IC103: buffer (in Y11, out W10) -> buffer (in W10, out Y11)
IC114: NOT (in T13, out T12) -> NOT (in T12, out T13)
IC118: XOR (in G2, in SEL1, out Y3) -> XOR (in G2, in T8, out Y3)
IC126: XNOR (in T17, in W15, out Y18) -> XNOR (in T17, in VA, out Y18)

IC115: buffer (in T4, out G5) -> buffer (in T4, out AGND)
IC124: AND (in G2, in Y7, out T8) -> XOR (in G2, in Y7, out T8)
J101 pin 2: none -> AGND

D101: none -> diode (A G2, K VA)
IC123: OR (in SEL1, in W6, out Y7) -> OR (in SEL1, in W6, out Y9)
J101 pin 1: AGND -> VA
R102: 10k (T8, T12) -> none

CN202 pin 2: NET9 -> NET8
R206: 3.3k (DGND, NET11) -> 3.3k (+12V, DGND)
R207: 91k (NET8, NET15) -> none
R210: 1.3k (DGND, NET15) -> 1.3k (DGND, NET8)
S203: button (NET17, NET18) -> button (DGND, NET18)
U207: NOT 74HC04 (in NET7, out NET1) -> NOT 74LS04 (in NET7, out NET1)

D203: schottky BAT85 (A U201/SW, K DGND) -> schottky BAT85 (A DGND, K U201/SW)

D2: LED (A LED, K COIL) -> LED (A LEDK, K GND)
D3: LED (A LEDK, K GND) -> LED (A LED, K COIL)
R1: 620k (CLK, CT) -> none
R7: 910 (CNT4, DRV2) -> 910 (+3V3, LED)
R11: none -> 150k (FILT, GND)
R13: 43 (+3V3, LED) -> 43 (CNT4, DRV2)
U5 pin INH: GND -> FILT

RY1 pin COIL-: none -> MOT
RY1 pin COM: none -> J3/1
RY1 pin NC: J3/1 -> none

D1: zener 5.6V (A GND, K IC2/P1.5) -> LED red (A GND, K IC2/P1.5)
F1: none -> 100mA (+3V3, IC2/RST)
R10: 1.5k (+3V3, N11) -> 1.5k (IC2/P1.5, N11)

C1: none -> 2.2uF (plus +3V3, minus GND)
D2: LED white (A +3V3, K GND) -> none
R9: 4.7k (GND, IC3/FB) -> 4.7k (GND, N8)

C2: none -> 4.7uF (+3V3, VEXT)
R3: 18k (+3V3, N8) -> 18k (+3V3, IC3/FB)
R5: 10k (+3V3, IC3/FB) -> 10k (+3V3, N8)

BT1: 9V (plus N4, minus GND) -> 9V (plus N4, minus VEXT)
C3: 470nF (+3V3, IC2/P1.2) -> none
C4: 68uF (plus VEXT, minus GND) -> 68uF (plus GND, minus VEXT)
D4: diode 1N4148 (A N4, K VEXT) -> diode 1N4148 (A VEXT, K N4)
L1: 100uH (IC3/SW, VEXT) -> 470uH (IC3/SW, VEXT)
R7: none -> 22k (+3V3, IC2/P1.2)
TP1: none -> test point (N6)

_ _ _ _ _

WHAT IS EXPECTED: In the entries above, one line contains "C1: none -> 2.2uF (plus +3V3, minus GND)" and another contains "C3: 470nF (+3V3, IC2/P1.2) -> none". Reproduce exactly those two lines and the lines between them, nothing else.

RESPONSE TO THE EXERCISE:
C1: none -> 2.2uF (plus +3V3, minus GND)
D2: LED white (A +3V3, K GND) -> none
R9: 4.7k (GND, IC3/FB) -> 4.7k (GND, N8)

C2: none -> 4.7uF (+3V3, VEXT)
R3: 18k (+3V3, N8) -> 18k (+3V3, IC3/FB)
R5: 10k (+3V3, IC3/FB) -> 10k (+3V3, N8)

BT1: 9V (plus N4, minus GND) -> 9V (plus N4, minus VEXT)
C3: 470nF (+3V3, IC2/P1.2) -> none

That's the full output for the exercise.